(Extracted records)
=== Begin Enclosure ===

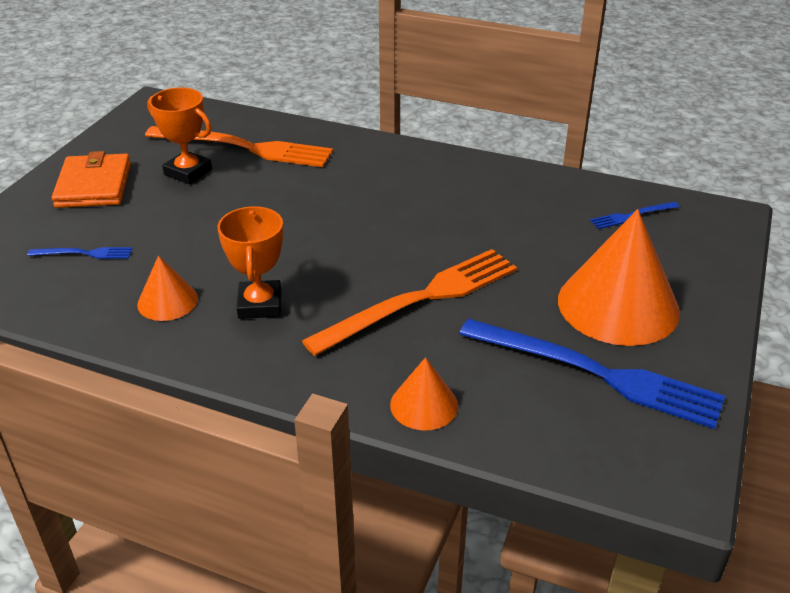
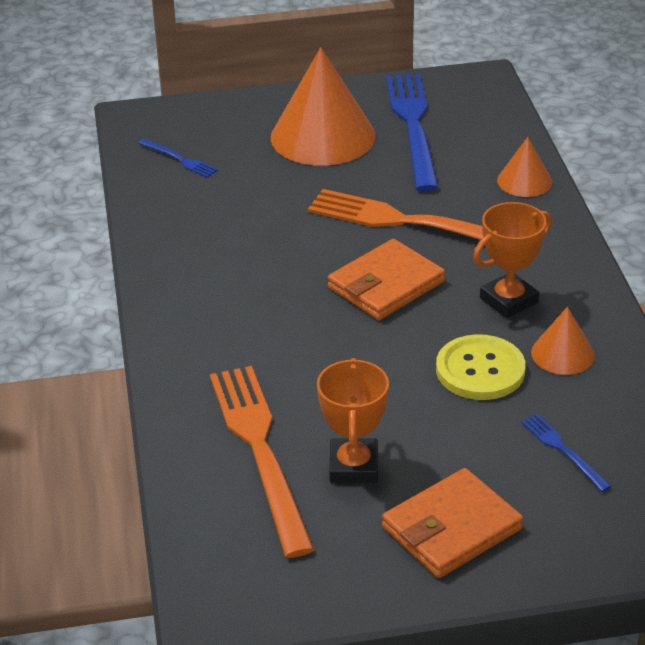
camera: 120 degrees left, 0 degrees up
(203, 254) = (480, 370): none -> yellow button
(350, 252) = (386, 285): none -> orange wallet

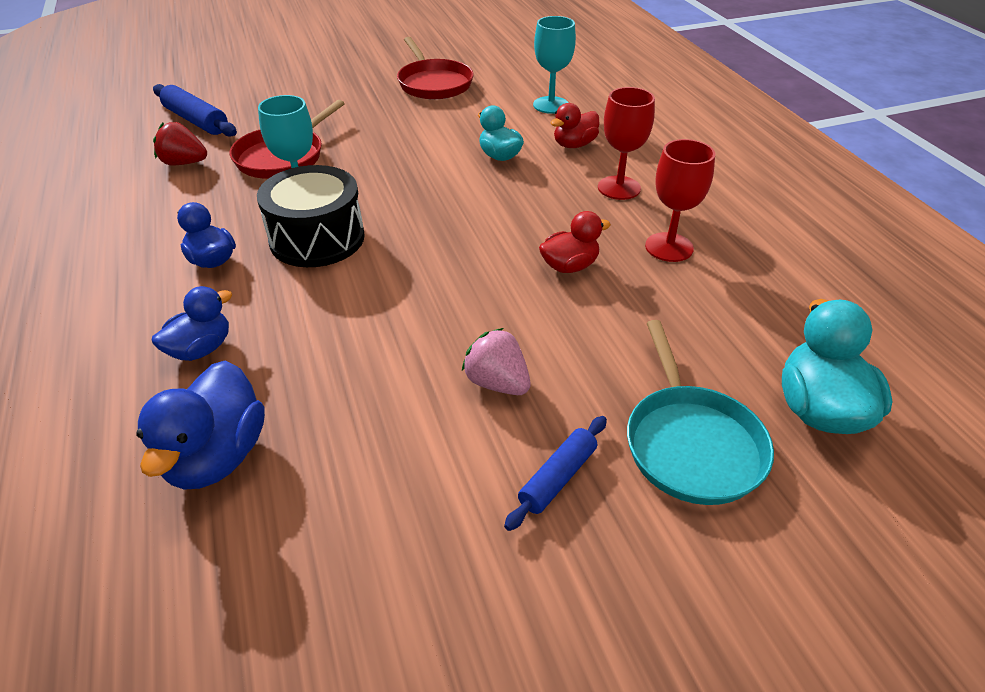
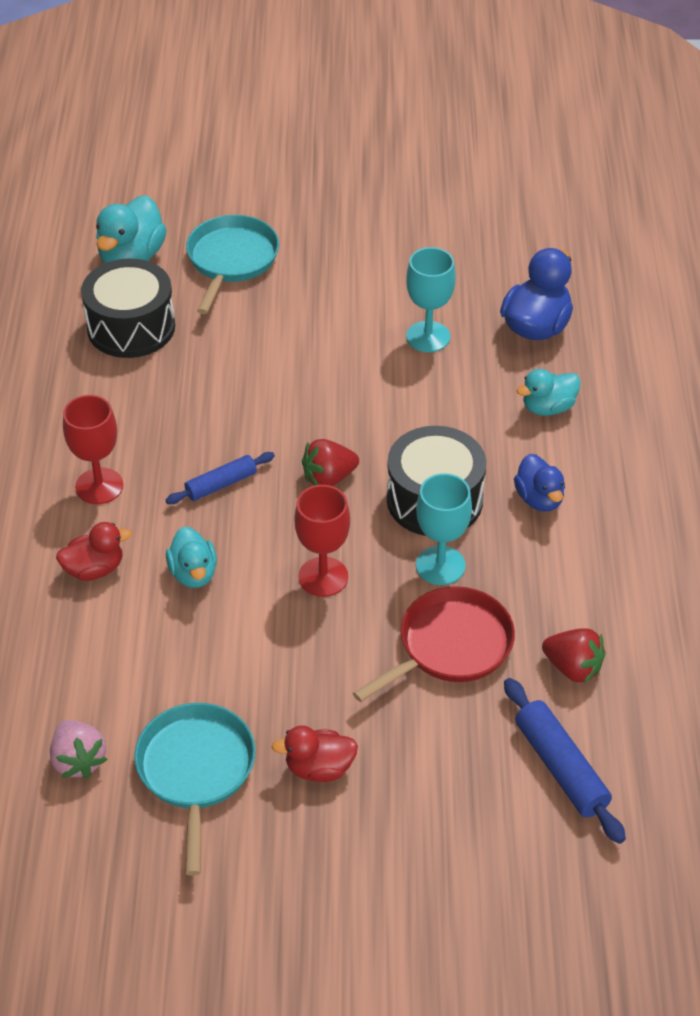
camera: 160 degrees left, 5 degrees up
(201, 349) = (548, 407): blue duck -> turquoise duck
(424, 233) = (328, 478): none -> red strawberry
(433, 83) = (196, 771): red pan -> turquoise pan
(497, 383) = (333, 326): pink strawberry -> pink strawberry (78, 760)
(551, 105) = (65, 661): turquoise goblet -> turquoise goblet (428, 337)
(557, 478) = (326, 264): blue rolling pin -> blue rolling pin (221, 484)
(569, 266) = (216, 406): red duck -> red duck (319, 768)
(669, 247) = (114, 402): red goblet -> red goblet (323, 577)
(726, 320) = (131, 327): none -> black drum

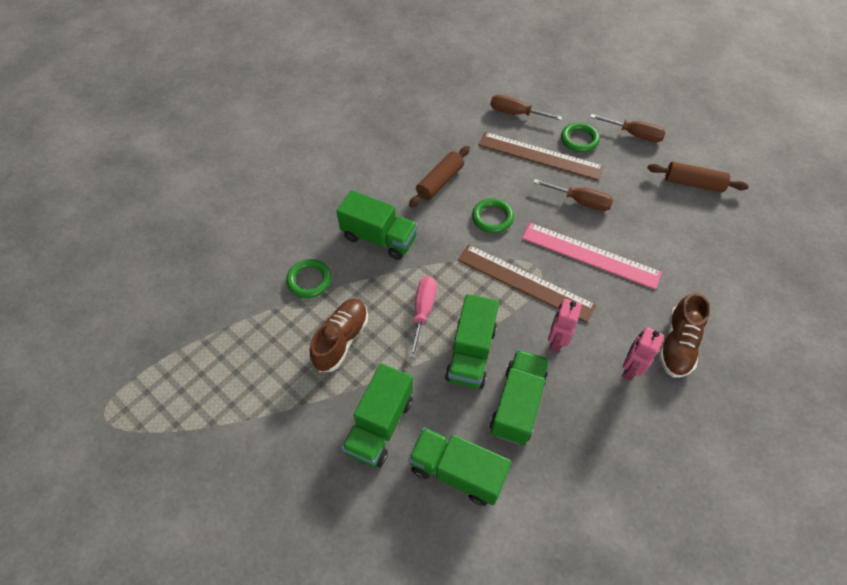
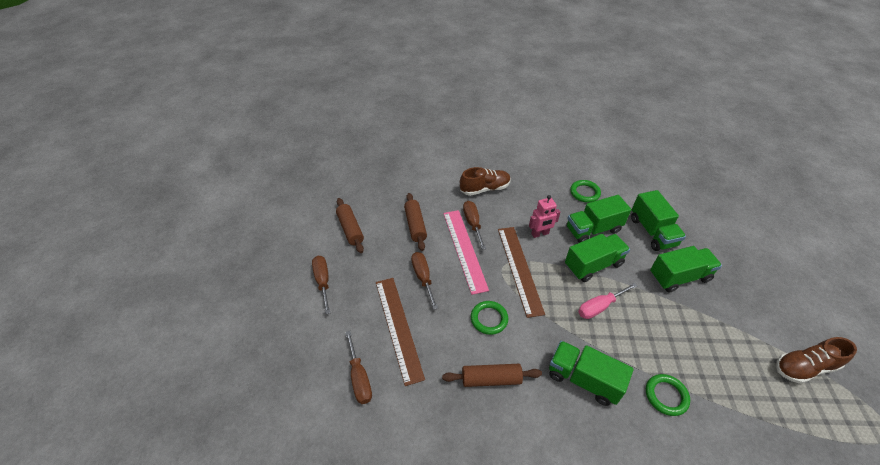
camera: 130 degrees left, 10 degrees down
(341, 339) = (670, 336): brown shoe -> brown shoe (804, 367)
(379, 238) = (583, 379): green truck -> green truck turned 45 degrees counterclockwise
(579, 139) = (357, 312): green ring -> green ring (584, 193)
(623, 288) = (473, 223): none -> brown screwdriver
(629, 368) = (520, 199): pink robot -> none
(659, 236) = (415, 225): none -> brown rolling pin

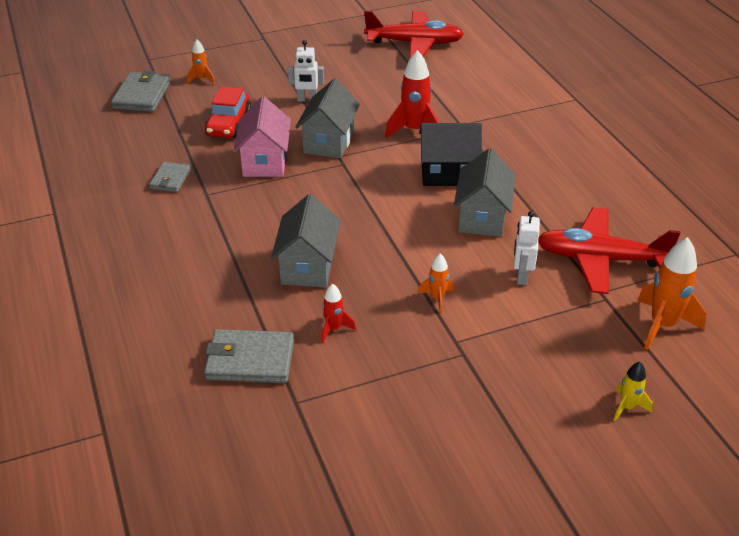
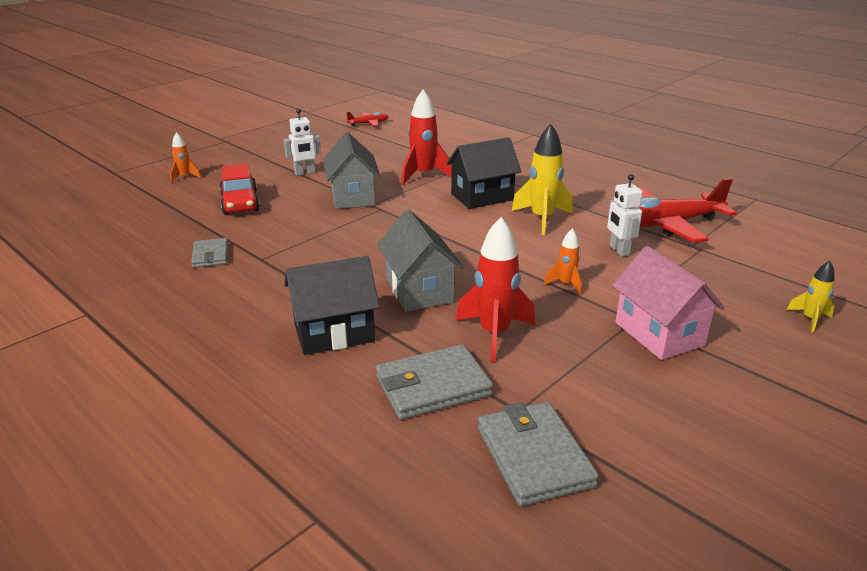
camera: 25 degrees left, 10 degrees down
(142, 95) = (127, 199): grey wallet -> grey wallet (534, 456)
(213, 287) = (334, 333): none -> black house
(265, 162) = (302, 222): pink house -> pink house (659, 334)
(334, 329) = (494, 334): red rocket -> red rocket, size x1.86
(414, 43) = (368, 124): red plane -> red plane, size x0.48
(482, 217) = (542, 219): grey house -> yellow rocket
(662, 325) = (763, 255): orange rocket -> none

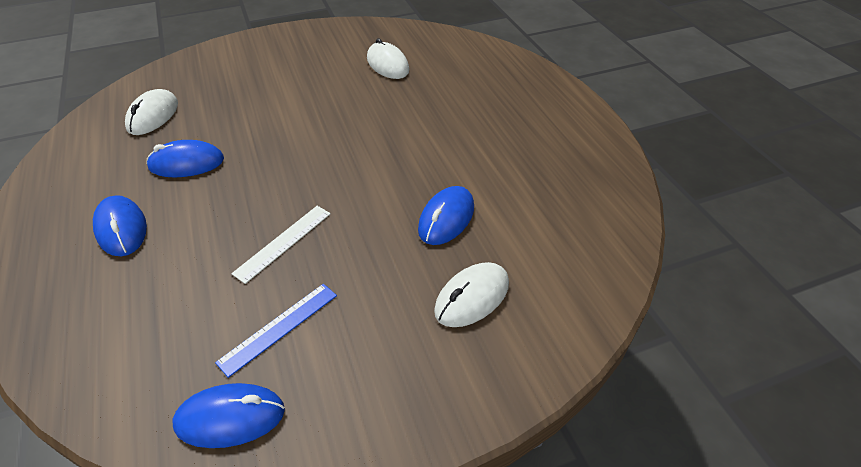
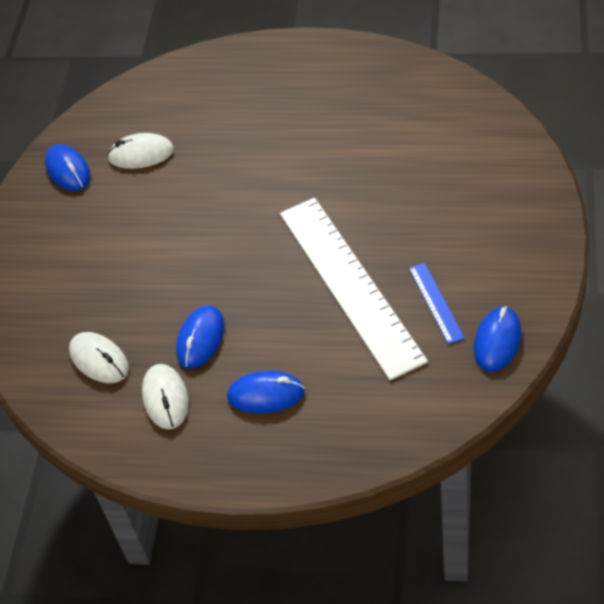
camera: 55 degrees left, 5 degrees up
(283, 242) = (349, 285): white ruler -> white ruler, size x2.39
(446, 218) = (383, 177): blue mouse -> blue mouse (68, 170)
(472, 297) = (468, 188): white mouse -> white mouse (165, 398)

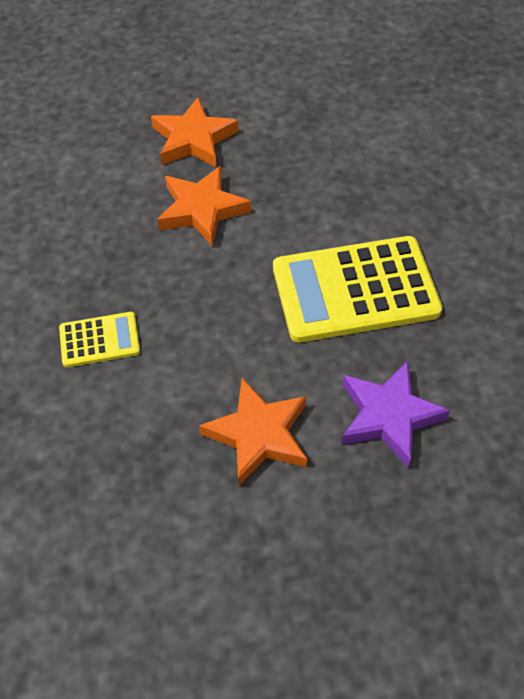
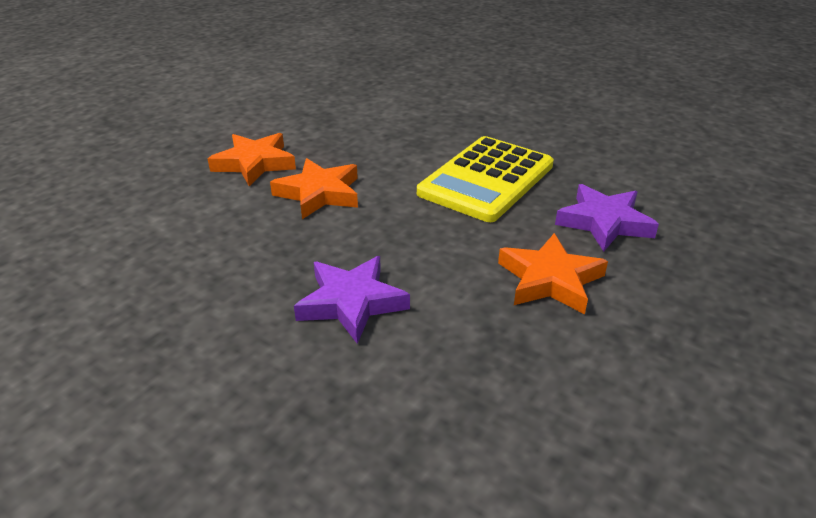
camera: 45 degrees left, 20 degrees down
(99, 340) = (352, 302): yellow calculator -> purple star

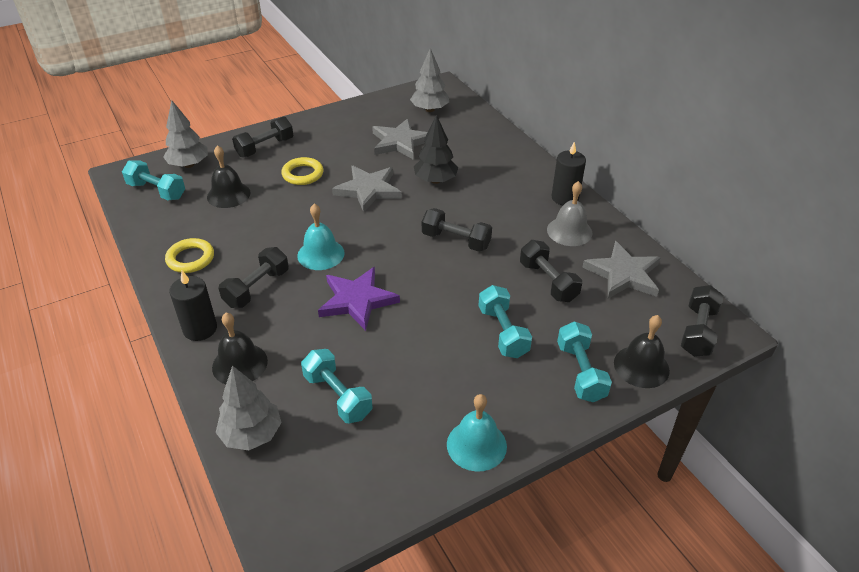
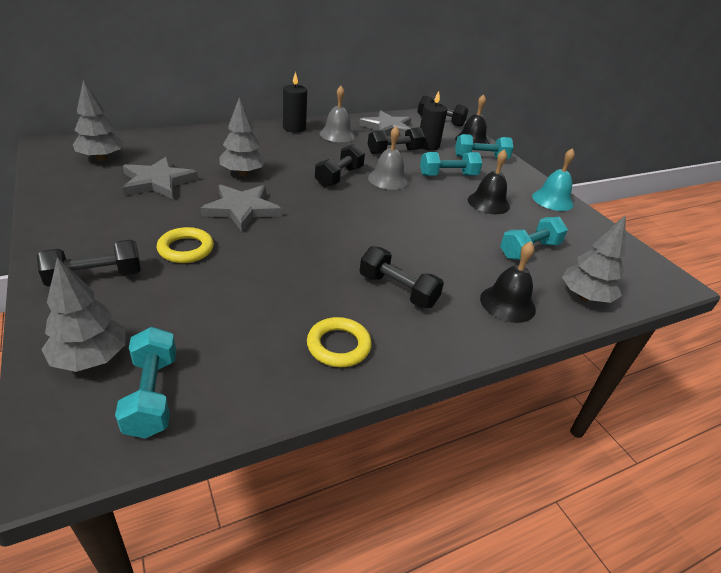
camera: 90 degrees left, 5 degrees down
(157, 191) = (152, 395): turquoise dumbbell -> turquoise dumbbell turned 45 degrees counterclockwise
(200, 329) = (464, 333): black candle -> black candle (428, 146)
(228, 194) = (202, 312): black bell -> black bell (488, 203)
(265, 147) = (95, 277): black dumbbell -> black dumbbell turned 75 degrees counterclockwise
(321, 254) = (346, 246): turquoise bell -> none
(357, 300) = (415, 231): purple star -> none
(435, 180) = (243, 173): black tree -> grey tree
(467, 278) = (388, 179): none -> grey bell

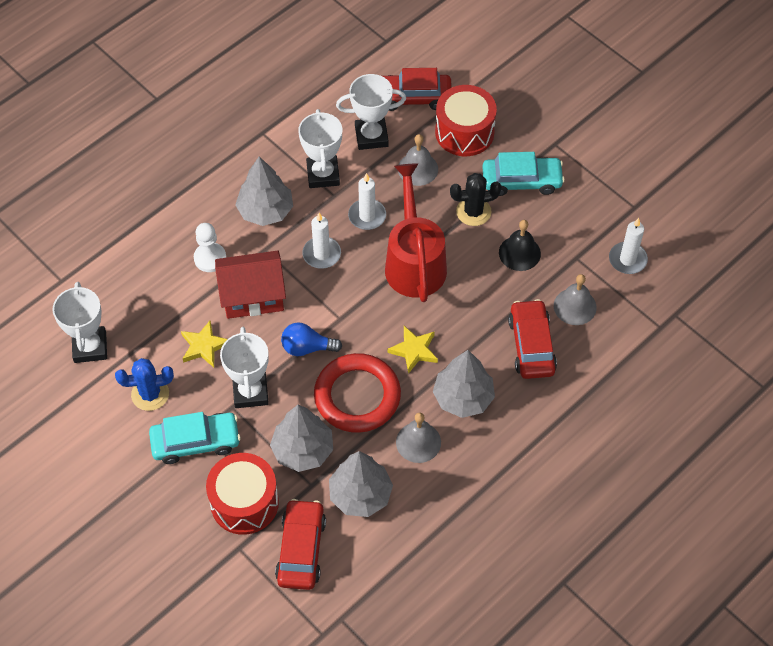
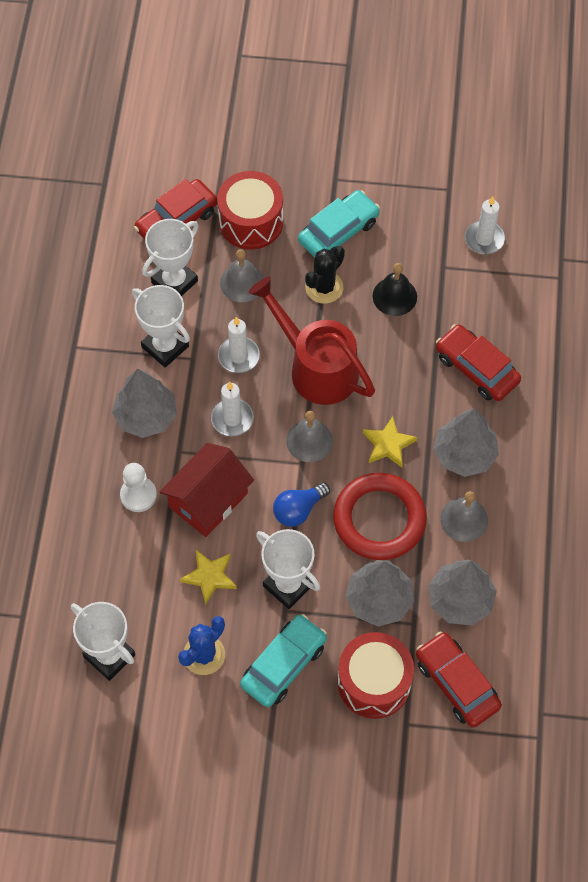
camera: 40 degrees left, 5 degrees up
(575, 306) = (480, 310): grey bell -> grey bell (309, 441)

=== End Enclosure ===

Exercise requirements: Pictures are not part of the copy. Output only the lines from the one with "(99, 340) = (352, 302): yellow" through the final line of the records, exactly as given.

Result for this exercise:
(99, 340) = (352, 302): yellow calculator -> purple star

camera: 90 degrees left, 5 degrees down
(157, 191) = (152, 395): turquoise dumbbell -> turquoise dumbbell turned 45 degrees counterclockwise
(200, 329) = (464, 333): black candle -> black candle (428, 146)
(228, 194) = (202, 312): black bell -> black bell (488, 203)
(265, 147) = (95, 277): black dumbbell -> black dumbbell turned 75 degrees counterclockwise
(321, 254) = (346, 246): turquoise bell -> none
(357, 300) = (415, 231): purple star -> none
(435, 180) = (243, 173): black tree -> grey tree
(467, 278) = (388, 179): none -> grey bell

camera: 40 degrees left, 5 degrees up
(575, 306) = (480, 310): grey bell -> grey bell (309, 441)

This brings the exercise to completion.